WHAT YOU NEED TO DO: Return all the data verbatim but without images.
(RECORDS FOR THE TASK begins)
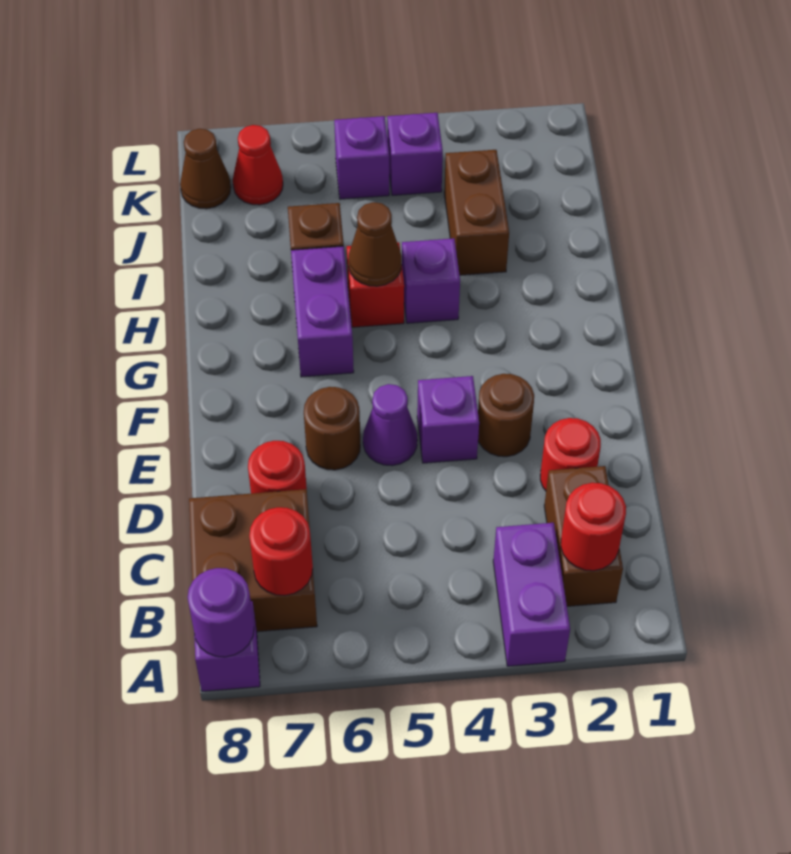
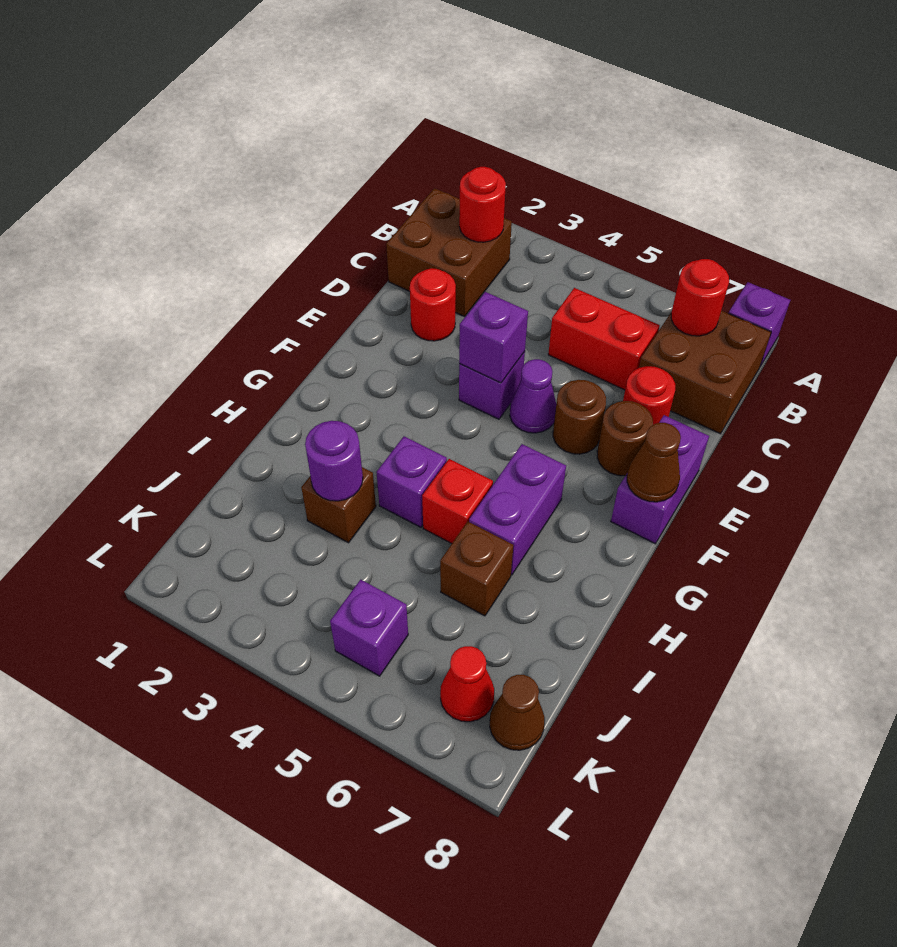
purple brick A3:B3 level 1 -> purple brick E8:F8 level 1
purple round brick A8 level 2 -> purple round brick I3 level 2
brown brick B2:C2 level 1 -> brown brick B1:C2 level 1
none -> red brick C5:C6 level 1
brown round brick E3 level 1 -> brown round brick E7 level 1
brown cone H5 level 2 -> brown cone F8 level 2
brown brick I3:J3 level 1 -> brown brick I3 level 1
purple brick K4 level 1 -> purple brick E4 level 2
(RECORDS FOR THE TASK ends)
TASK ANSWER:
purple brick A3:B3 level 1 -> purple brick E8:F8 level 1
purple round brick A8 level 2 -> purple round brick I3 level 2
brown brick B2:C2 level 1 -> brown brick B1:C2 level 1
none -> red brick C5:C6 level 1
brown round brick E3 level 1 -> brown round brick E7 level 1
brown cone H5 level 2 -> brown cone F8 level 2
brown brick I3:J3 level 1 -> brown brick I3 level 1
purple brick K4 level 1 -> purple brick E4 level 2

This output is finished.